Exercise goal: From the entries, return every line where the string "VBAT" shows up.

Available records:

== Segment start ==

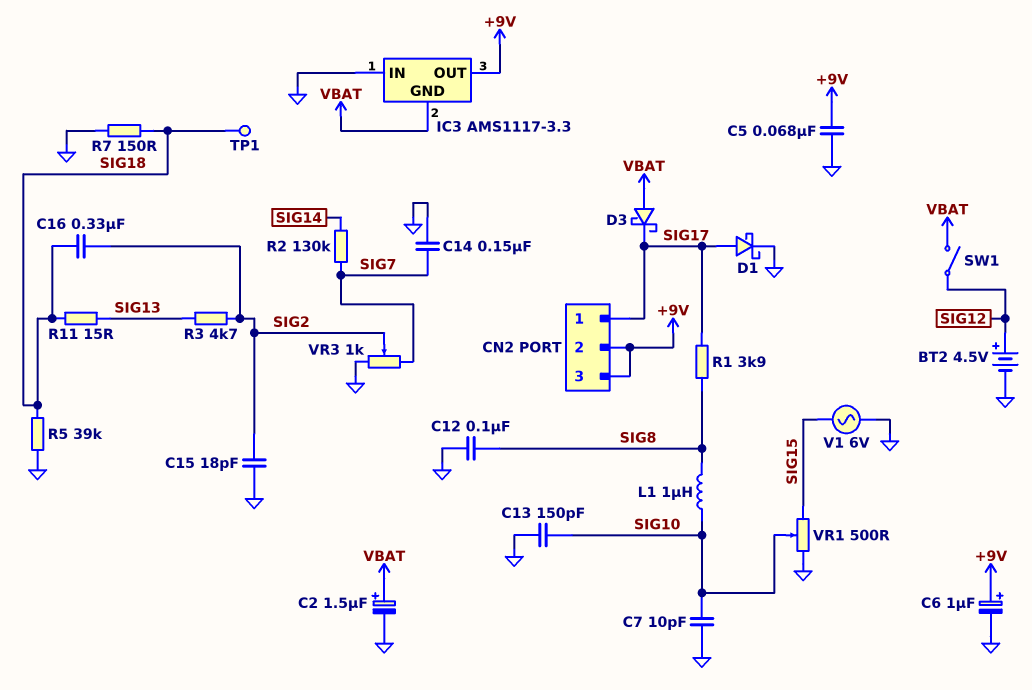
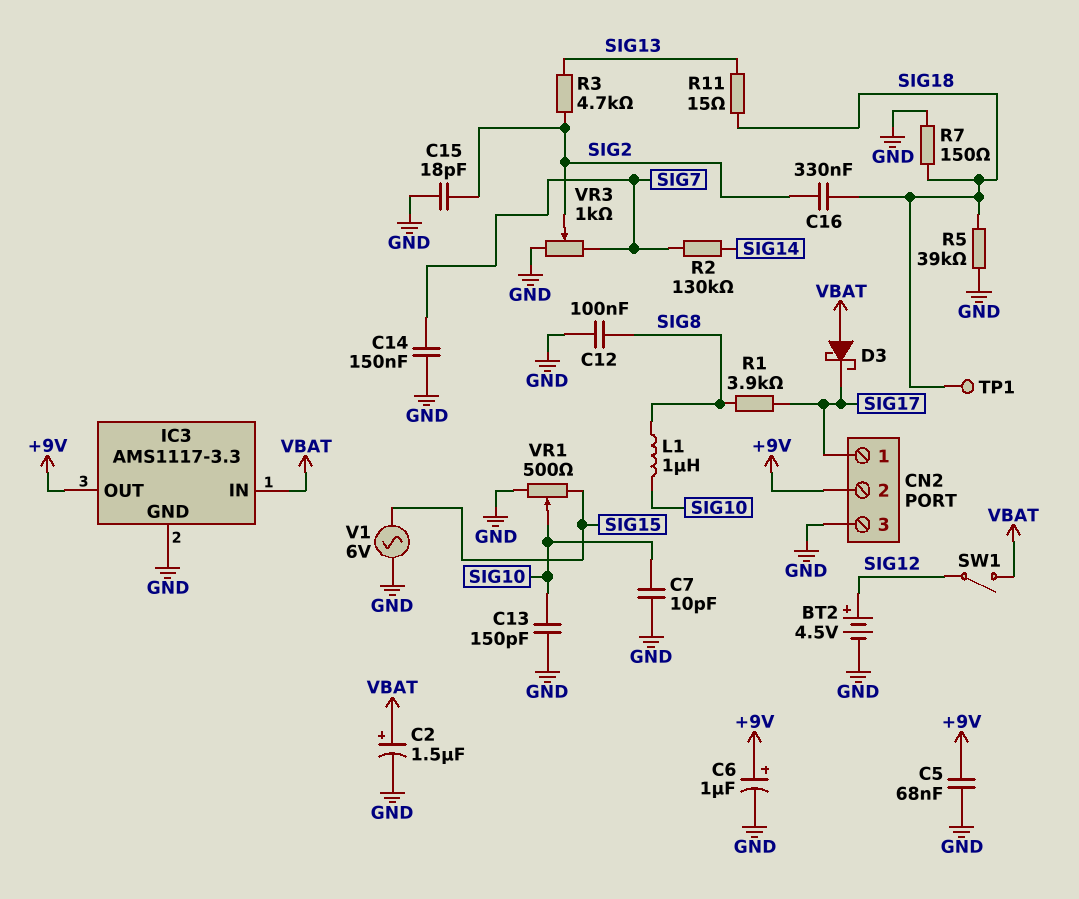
CN2 pin 3: +9V -> GND
D1: schottky (A SIG17, K GND) -> none
IC3 pin GND: VBAT -> GND
IC3 pin IN: GND -> VBAT

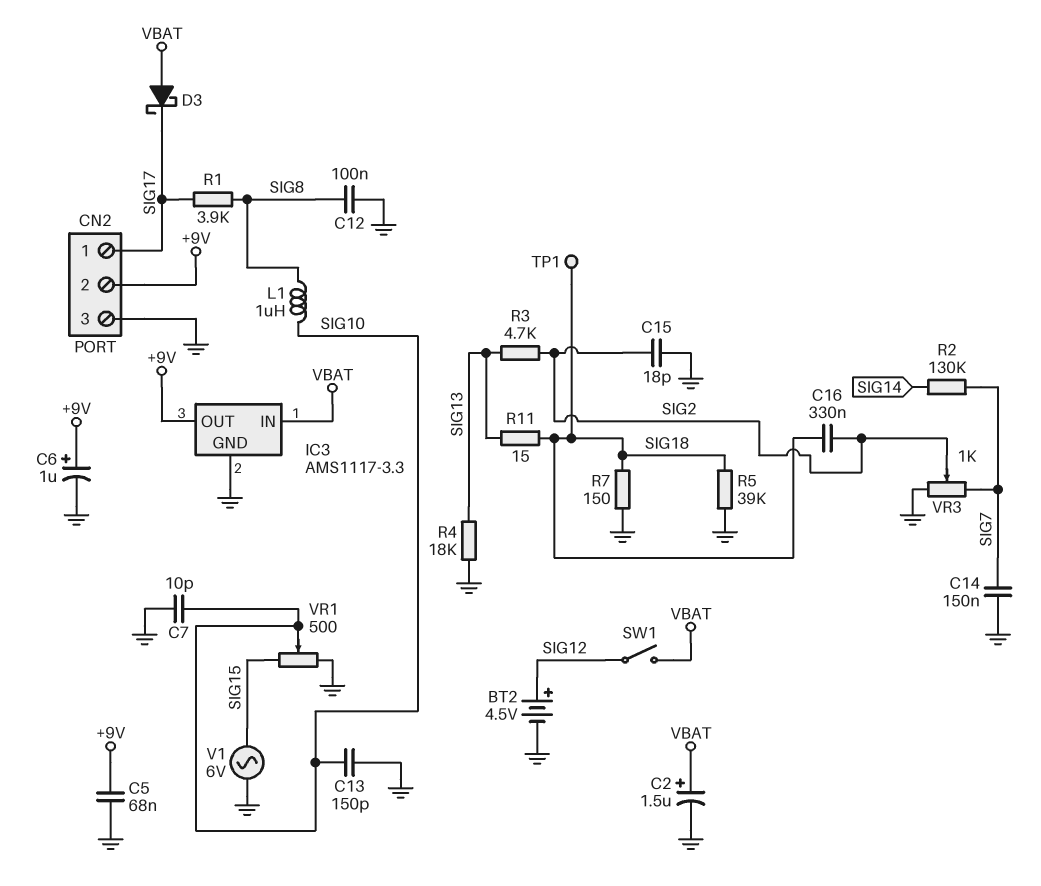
R4: none -> 18k (GND, SIG13)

== Segment end ==

Exercise answer:
IC3 pin GND: VBAT -> GND
IC3 pin IN: GND -> VBAT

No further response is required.